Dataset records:
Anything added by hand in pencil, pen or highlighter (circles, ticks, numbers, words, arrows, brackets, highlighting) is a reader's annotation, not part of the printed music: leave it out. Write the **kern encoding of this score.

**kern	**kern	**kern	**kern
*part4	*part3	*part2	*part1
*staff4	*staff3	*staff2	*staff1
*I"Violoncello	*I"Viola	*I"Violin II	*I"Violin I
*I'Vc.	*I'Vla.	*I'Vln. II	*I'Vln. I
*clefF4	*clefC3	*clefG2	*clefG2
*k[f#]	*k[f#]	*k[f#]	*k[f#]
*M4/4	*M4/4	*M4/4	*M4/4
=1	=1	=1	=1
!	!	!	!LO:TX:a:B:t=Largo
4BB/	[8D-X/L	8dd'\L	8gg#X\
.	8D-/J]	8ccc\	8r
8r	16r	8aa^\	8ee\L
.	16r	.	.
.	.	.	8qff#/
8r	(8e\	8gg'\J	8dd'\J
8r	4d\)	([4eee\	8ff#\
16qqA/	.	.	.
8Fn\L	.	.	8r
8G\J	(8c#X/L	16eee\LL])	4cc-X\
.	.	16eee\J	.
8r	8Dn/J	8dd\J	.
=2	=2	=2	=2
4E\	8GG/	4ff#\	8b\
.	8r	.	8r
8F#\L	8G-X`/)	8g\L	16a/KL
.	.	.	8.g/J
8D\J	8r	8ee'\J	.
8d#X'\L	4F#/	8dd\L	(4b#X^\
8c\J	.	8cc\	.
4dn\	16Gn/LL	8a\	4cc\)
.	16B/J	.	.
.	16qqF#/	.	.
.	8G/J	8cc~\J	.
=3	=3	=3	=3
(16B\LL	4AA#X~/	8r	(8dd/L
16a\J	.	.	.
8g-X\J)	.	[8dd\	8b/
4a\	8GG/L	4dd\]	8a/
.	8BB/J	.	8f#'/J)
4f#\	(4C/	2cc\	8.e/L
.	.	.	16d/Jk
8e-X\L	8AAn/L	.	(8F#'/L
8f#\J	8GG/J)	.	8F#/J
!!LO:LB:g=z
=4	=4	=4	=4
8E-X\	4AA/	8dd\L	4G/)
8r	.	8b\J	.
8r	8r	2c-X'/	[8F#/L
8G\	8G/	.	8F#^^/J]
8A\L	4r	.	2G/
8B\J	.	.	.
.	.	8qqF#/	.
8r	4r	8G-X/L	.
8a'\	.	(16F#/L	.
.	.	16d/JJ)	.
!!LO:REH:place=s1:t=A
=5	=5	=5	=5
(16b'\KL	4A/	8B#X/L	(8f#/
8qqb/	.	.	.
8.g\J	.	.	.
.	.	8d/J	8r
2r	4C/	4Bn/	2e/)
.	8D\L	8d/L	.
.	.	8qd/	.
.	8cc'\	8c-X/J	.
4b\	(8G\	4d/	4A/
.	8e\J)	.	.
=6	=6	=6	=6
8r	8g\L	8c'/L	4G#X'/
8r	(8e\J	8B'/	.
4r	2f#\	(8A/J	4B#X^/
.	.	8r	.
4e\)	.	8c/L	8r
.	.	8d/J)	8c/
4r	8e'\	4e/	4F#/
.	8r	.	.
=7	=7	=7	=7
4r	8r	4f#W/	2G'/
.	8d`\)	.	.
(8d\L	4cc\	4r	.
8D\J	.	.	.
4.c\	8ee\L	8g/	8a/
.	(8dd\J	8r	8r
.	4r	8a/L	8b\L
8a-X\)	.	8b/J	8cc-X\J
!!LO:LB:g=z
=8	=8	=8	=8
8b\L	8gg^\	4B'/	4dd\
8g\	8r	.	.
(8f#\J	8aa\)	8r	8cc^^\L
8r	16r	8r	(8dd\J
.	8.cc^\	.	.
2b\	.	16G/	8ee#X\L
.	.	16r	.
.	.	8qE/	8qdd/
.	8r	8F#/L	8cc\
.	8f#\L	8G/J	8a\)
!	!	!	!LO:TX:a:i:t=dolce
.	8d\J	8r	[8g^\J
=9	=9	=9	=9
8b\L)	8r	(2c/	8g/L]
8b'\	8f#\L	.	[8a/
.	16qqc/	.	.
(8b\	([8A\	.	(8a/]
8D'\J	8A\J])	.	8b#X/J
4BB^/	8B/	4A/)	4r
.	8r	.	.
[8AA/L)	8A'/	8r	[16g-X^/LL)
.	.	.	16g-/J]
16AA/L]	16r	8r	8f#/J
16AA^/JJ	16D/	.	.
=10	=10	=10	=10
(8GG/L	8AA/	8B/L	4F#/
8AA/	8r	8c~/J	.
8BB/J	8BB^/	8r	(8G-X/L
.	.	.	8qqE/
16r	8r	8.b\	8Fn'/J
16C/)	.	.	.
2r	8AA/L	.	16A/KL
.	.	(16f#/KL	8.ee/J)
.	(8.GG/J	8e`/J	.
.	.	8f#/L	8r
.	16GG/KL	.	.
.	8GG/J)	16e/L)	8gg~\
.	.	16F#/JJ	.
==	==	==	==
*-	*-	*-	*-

Directions:
Please count the lines in the records above that contain the string "kern", and give only the number.

Task output:
2